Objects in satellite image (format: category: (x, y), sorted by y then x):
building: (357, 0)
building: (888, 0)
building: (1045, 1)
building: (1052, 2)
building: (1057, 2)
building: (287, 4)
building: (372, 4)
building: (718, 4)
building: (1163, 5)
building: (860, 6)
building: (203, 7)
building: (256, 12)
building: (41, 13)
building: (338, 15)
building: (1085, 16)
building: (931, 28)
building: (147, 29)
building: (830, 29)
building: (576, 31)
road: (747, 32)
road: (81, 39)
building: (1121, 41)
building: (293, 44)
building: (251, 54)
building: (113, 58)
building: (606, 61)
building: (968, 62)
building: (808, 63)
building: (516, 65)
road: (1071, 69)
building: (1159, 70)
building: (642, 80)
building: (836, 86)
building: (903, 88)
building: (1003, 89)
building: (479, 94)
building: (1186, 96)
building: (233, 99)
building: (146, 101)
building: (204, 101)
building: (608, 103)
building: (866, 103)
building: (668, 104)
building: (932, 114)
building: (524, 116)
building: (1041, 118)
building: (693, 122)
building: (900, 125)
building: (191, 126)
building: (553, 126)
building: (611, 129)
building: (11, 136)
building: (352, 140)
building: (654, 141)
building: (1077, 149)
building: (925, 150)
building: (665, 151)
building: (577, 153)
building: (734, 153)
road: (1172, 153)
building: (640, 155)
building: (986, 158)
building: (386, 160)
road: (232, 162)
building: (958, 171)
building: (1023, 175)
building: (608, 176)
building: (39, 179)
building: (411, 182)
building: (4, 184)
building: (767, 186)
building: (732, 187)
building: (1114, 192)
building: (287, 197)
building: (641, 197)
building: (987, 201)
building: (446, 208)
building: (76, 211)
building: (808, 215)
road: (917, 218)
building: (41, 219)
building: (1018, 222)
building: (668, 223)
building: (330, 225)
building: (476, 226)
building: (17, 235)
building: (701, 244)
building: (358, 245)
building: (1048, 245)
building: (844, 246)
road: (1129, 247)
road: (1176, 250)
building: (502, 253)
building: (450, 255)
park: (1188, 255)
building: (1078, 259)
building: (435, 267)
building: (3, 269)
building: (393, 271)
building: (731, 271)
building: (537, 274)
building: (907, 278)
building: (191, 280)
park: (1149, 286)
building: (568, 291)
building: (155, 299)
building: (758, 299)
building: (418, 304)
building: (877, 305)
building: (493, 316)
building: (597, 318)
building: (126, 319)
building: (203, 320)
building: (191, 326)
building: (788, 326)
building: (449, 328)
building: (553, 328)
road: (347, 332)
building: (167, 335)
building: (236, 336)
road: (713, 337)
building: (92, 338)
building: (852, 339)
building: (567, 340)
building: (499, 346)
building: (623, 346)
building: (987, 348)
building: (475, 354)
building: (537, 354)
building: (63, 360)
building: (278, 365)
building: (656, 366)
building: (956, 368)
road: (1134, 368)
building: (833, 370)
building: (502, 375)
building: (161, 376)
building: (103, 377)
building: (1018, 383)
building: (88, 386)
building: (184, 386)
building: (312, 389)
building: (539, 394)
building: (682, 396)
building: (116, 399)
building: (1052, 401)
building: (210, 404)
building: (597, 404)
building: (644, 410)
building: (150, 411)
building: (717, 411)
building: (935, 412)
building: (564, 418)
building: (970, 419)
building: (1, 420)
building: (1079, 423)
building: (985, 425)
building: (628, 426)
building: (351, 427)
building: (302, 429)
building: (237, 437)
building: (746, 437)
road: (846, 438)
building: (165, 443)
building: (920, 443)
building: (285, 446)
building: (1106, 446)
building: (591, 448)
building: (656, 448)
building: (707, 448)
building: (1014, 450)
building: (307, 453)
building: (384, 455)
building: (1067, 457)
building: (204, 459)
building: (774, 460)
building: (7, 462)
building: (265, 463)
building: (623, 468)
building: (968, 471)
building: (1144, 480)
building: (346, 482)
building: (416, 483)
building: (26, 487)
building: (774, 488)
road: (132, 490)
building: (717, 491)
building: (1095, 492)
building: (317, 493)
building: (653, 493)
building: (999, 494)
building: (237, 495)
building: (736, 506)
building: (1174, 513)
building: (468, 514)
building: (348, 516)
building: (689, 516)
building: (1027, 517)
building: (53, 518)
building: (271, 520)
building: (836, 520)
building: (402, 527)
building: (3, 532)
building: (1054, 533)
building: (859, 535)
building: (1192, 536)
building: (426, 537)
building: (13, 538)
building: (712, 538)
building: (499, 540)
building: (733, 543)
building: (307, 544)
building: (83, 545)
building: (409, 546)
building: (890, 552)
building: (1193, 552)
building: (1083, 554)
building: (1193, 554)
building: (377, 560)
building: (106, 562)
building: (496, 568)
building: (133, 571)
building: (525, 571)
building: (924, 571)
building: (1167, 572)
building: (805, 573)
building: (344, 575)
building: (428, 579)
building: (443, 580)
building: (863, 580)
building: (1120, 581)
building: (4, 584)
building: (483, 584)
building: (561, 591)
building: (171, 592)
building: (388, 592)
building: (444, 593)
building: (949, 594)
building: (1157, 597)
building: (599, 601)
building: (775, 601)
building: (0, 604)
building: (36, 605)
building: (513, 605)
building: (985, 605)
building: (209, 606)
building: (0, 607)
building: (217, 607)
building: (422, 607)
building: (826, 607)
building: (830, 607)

....

INSTRUCTIONS FOR THE TASK — Reproduce the data verbatim, line for line.

ANSWER SPACE —
Objects in satellite image (format: category: (x, y), sorted by y then x):
building: (357, 0)
building: (888, 0)
building: (1045, 1)
building: (1052, 2)
building: (1057, 2)
building: (287, 4)
building: (372, 4)
building: (718, 4)
building: (1163, 5)
building: (860, 6)
building: (203, 7)
building: (256, 12)
building: (41, 13)
building: (338, 15)
building: (1085, 16)
building: (931, 28)
building: (147, 29)
building: (830, 29)
building: (576, 31)
road: (747, 32)
road: (81, 39)
building: (1121, 41)
building: (293, 44)
building: (251, 54)
building: (113, 58)
building: (606, 61)
building: (968, 62)
building: (808, 63)
building: (516, 65)
road: (1071, 69)
building: (1159, 70)
building: (642, 80)
building: (836, 86)
building: (903, 88)
building: (1003, 89)
building: (479, 94)
building: (1186, 96)
building: (233, 99)
building: (146, 101)
building: (204, 101)
building: (608, 103)
building: (866, 103)
building: (668, 104)
building: (932, 114)
building: (524, 116)
building: (1041, 118)
building: (693, 122)
building: (900, 125)
building: (191, 126)
building: (553, 126)
building: (611, 129)
building: (11, 136)
building: (352, 140)
building: (654, 141)
building: (1077, 149)
building: (925, 150)
building: (665, 151)
building: (577, 153)
building: (734, 153)
road: (1172, 153)
building: (640, 155)
building: (986, 158)
building: (386, 160)
road: (232, 162)
building: (958, 171)
building: (1023, 175)
building: (608, 176)
building: (39, 179)
building: (411, 182)
building: (4, 184)
building: (767, 186)
building: (732, 187)
building: (1114, 192)
building: (287, 197)
building: (641, 197)
building: (987, 201)
building: (446, 208)
building: (76, 211)
building: (808, 215)
road: (917, 218)
building: (41, 219)
building: (1018, 222)
building: (668, 223)
building: (330, 225)
building: (476, 226)
building: (17, 235)
building: (701, 244)
building: (358, 245)
building: (1048, 245)
building: (844, 246)
road: (1129, 247)
road: (1176, 250)
building: (502, 253)
building: (450, 255)
park: (1188, 255)
building: (1078, 259)
building: (435, 267)
building: (3, 269)
building: (393, 271)
building: (731, 271)
building: (537, 274)
building: (907, 278)
building: (191, 280)
park: (1149, 286)
building: (568, 291)
building: (155, 299)
building: (758, 299)
building: (418, 304)
building: (877, 305)
building: (493, 316)
building: (597, 318)
building: (126, 319)
building: (203, 320)
building: (191, 326)
building: (788, 326)
building: (449, 328)
building: (553, 328)
road: (347, 332)
building: (167, 335)
building: (236, 336)
road: (713, 337)
building: (92, 338)
building: (852, 339)
building: (567, 340)
building: (499, 346)
building: (623, 346)
building: (987, 348)
building: (475, 354)
building: (537, 354)
building: (63, 360)
building: (278, 365)
building: (656, 366)
building: (956, 368)
road: (1134, 368)
building: (833, 370)
building: (502, 375)
building: (161, 376)
building: (103, 377)
building: (1018, 383)
building: (88, 386)
building: (184, 386)
building: (312, 389)
building: (539, 394)
building: (682, 396)
building: (116, 399)
building: (1052, 401)
building: (210, 404)
building: (597, 404)
building: (644, 410)
building: (150, 411)
building: (717, 411)
building: (935, 412)
building: (564, 418)
building: (970, 419)
building: (1, 420)
building: (1079, 423)
building: (985, 425)
building: (628, 426)
building: (351, 427)
building: (302, 429)
building: (237, 437)
building: (746, 437)
road: (846, 438)
building: (165, 443)
building: (920, 443)
building: (285, 446)
building: (1106, 446)
building: (591, 448)
building: (656, 448)
building: (707, 448)
building: (1014, 450)
building: (307, 453)
building: (384, 455)
building: (1067, 457)
building: (204, 459)
building: (774, 460)
building: (7, 462)
building: (265, 463)
building: (623, 468)
building: (968, 471)
building: (1144, 480)
building: (346, 482)
building: (416, 483)
building: (26, 487)
building: (774, 488)
road: (132, 490)
building: (717, 491)
building: (1095, 492)
building: (317, 493)
building: (653, 493)
building: (999, 494)
building: (237, 495)
building: (736, 506)
building: (1174, 513)
building: (468, 514)
building: (348, 516)
building: (689, 516)
building: (1027, 517)
building: (53, 518)
building: (271, 520)
building: (836, 520)
building: (402, 527)
building: (3, 532)
building: (1054, 533)
building: (859, 535)
building: (1192, 536)
building: (426, 537)
building: (13, 538)
building: (712, 538)
building: (499, 540)
building: (733, 543)
building: (307, 544)
building: (83, 545)
building: (409, 546)
building: (890, 552)
building: (1193, 552)
building: (1083, 554)
building: (1193, 554)
building: (377, 560)
building: (106, 562)
building: (496, 568)
building: (133, 571)
building: (525, 571)
building: (924, 571)
building: (1167, 572)
building: (805, 573)
building: (344, 575)
building: (428, 579)
building: (443, 580)
building: (863, 580)
building: (1120, 581)
building: (4, 584)
building: (483, 584)
building: (561, 591)
building: (171, 592)
building: (388, 592)
building: (444, 593)
building: (949, 594)
building: (1157, 597)
building: (599, 601)
building: (775, 601)
building: (0, 604)
building: (36, 605)
building: (513, 605)
building: (985, 605)
building: (209, 606)
building: (0, 607)
building: (217, 607)
building: (422, 607)
building: (826, 607)
building: (830, 607)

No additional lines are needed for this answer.